_THE PROBLEM_: Lift every line from the entries that includes the word "black".

_RECORDS SUPPLIED_:
————————

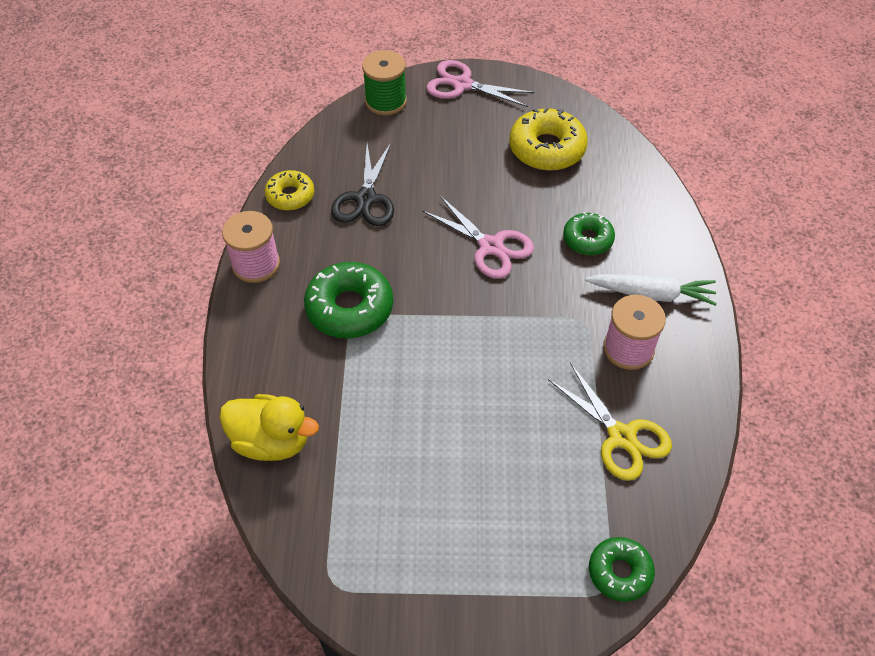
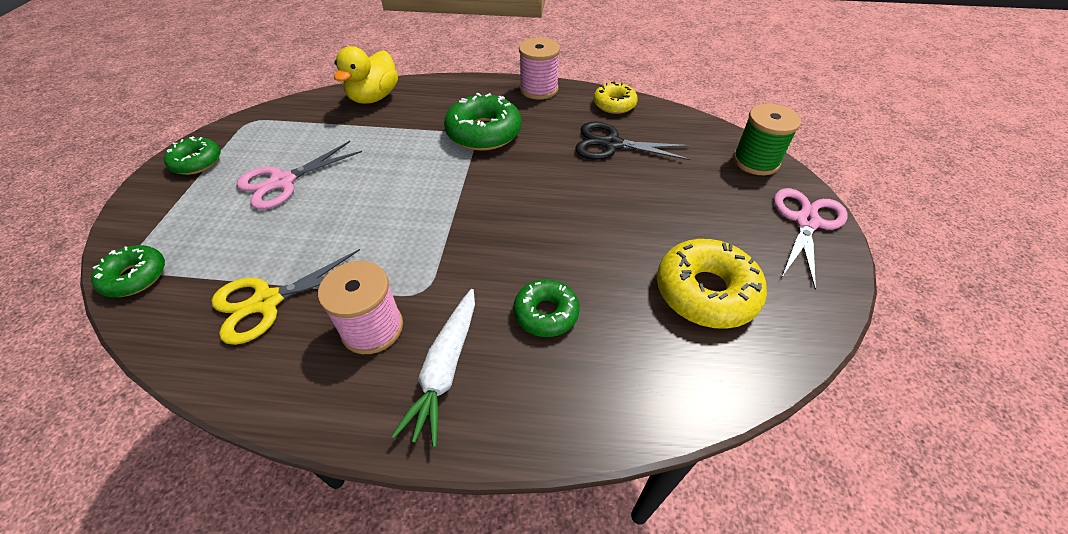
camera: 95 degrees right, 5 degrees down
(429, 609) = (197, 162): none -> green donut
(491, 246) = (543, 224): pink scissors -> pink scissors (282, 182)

————————

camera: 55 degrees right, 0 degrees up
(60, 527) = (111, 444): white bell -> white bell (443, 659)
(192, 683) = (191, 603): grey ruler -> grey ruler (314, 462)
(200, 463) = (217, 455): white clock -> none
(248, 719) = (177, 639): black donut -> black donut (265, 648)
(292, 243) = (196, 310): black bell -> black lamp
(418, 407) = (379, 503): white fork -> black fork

————————

_ANSWER SPACE_:
(248, 719) = (177, 639): black donut -> black donut (265, 648)
(292, 243) = (196, 310): black bell -> black lamp
(418, 407) = (379, 503): white fork -> black fork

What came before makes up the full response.